• **Exercise requirements**: Return only that part of the material below which starts with the line containing "module.png: [335,69,688,269] ->" and goes on through the line containing "Playlist 941: [196,415,427,558]", restated exactly.

----- Source data

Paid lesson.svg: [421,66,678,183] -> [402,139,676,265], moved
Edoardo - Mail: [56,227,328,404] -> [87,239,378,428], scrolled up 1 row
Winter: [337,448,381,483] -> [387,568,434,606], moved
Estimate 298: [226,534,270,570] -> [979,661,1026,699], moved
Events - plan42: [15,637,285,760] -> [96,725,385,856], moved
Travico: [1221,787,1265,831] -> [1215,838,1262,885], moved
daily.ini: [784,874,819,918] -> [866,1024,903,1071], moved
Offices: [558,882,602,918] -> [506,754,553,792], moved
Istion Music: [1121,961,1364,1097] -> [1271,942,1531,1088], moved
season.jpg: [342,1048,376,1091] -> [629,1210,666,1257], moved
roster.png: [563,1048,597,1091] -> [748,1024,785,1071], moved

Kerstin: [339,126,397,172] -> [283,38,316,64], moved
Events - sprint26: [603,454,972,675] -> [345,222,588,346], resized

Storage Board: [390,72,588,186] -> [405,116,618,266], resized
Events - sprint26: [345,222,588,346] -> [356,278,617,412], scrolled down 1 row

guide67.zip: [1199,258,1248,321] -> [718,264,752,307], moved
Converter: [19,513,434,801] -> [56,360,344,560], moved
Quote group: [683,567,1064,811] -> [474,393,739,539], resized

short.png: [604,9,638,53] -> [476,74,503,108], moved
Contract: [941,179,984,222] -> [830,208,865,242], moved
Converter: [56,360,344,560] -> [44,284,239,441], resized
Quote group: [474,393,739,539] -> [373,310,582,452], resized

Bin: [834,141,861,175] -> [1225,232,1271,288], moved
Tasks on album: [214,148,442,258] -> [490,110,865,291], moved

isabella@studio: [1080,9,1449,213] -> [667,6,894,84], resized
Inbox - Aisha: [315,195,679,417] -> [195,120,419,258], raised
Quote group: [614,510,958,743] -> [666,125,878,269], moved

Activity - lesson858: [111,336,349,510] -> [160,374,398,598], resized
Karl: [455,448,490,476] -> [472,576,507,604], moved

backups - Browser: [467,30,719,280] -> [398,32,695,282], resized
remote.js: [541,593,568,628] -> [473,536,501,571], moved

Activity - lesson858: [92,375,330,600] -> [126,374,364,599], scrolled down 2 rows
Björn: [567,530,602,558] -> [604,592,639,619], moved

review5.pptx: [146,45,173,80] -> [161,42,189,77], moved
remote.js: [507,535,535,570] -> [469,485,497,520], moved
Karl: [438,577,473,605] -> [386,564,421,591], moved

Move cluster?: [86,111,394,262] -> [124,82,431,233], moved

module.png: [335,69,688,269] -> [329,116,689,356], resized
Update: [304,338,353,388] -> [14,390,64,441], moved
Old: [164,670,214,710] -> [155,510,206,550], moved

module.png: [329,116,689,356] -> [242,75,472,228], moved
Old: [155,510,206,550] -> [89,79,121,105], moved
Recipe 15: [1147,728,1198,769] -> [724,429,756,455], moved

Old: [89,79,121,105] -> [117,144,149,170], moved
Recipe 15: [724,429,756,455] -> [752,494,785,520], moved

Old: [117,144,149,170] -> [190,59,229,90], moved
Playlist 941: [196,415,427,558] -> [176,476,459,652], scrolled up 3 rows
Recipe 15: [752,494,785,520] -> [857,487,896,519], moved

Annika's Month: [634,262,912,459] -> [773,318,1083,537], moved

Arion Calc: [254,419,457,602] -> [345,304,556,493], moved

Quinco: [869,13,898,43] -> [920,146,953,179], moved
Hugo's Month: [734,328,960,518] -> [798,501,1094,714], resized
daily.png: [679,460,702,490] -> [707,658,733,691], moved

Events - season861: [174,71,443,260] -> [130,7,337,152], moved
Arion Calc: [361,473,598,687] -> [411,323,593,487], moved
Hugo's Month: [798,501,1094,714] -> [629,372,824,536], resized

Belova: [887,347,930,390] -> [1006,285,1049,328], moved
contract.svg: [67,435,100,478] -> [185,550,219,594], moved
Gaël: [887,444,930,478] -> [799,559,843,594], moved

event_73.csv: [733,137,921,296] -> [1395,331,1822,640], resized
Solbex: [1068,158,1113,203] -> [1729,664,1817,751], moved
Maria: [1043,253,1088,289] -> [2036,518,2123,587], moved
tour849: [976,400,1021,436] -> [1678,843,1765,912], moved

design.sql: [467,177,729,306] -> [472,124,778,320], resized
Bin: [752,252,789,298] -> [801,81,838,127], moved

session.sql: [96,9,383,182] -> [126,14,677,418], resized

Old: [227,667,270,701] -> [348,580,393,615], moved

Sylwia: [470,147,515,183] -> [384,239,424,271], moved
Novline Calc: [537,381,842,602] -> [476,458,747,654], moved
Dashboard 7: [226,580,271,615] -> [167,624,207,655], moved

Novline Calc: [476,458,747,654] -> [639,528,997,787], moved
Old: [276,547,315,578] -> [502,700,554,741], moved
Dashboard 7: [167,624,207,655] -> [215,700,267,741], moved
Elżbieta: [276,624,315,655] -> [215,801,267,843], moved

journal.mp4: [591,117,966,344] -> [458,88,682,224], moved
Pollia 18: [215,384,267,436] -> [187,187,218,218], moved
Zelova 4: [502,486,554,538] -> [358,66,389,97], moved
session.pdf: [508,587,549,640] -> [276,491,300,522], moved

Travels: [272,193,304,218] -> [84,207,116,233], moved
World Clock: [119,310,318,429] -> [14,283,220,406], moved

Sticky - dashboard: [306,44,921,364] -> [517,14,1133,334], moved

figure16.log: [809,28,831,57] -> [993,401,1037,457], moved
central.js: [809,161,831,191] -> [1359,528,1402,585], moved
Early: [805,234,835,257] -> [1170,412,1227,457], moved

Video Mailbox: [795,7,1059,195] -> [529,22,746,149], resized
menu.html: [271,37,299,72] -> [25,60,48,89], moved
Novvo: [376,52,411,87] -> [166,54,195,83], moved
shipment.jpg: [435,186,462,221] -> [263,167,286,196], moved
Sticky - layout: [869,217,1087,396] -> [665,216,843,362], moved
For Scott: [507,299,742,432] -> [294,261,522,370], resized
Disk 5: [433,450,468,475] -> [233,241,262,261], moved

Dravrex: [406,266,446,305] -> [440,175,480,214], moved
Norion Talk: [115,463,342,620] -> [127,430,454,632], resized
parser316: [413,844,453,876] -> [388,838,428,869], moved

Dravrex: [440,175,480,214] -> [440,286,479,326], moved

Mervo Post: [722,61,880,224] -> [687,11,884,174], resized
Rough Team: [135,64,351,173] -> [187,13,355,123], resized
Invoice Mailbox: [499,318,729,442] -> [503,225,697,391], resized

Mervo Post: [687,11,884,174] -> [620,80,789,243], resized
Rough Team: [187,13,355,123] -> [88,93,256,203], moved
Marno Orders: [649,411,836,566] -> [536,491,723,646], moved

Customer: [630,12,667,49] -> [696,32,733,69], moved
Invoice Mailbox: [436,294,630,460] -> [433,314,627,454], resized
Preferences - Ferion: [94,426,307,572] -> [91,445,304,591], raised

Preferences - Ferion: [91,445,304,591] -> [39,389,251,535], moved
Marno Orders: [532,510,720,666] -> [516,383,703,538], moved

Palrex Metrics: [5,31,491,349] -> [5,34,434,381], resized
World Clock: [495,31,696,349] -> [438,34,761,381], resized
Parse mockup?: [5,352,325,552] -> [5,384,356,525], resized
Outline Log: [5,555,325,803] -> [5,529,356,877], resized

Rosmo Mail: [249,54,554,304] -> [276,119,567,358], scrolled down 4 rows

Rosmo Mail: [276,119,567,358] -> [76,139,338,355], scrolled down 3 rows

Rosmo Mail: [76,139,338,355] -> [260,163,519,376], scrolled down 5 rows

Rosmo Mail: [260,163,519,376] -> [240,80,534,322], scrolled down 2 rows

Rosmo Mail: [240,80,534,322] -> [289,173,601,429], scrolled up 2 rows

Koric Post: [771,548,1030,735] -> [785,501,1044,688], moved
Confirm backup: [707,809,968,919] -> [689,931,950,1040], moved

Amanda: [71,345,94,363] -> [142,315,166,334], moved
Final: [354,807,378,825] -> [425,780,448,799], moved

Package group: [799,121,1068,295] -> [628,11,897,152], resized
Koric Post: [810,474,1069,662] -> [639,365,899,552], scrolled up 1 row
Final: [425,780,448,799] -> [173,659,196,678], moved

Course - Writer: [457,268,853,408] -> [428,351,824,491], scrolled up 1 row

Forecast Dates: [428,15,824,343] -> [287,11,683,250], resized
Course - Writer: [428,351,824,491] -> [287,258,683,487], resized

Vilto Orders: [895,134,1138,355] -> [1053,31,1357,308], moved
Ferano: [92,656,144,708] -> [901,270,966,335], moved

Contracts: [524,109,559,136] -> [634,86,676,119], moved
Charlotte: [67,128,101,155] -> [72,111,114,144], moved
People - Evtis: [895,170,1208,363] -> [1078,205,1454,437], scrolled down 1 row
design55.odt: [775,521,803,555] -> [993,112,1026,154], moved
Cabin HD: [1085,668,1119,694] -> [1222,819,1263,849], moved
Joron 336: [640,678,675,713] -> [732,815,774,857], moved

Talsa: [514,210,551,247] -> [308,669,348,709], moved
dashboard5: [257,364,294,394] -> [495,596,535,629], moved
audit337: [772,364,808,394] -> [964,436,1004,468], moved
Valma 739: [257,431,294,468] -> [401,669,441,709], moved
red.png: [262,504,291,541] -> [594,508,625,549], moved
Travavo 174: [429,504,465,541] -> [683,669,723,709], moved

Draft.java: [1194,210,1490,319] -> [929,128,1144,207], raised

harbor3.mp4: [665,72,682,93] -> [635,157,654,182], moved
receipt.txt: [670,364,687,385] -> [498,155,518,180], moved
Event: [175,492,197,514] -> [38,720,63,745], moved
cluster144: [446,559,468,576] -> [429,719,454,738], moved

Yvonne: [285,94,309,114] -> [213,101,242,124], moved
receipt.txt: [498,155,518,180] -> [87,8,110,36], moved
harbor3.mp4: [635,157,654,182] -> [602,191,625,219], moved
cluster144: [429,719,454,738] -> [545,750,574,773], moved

----------

• **Response to the task**:
module.png: [335,69,688,269] -> [329,116,689,356], resized
Update: [304,338,353,388] -> [14,390,64,441], moved
Old: [164,670,214,710] -> [155,510,206,550], moved

module.png: [329,116,689,356] -> [242,75,472,228], moved
Old: [155,510,206,550] -> [89,79,121,105], moved
Recipe 15: [1147,728,1198,769] -> [724,429,756,455], moved

Old: [89,79,121,105] -> [117,144,149,170], moved
Recipe 15: [724,429,756,455] -> [752,494,785,520], moved

Old: [117,144,149,170] -> [190,59,229,90], moved
Playlist 941: [196,415,427,558] -> [176,476,459,652], scrolled up 3 rows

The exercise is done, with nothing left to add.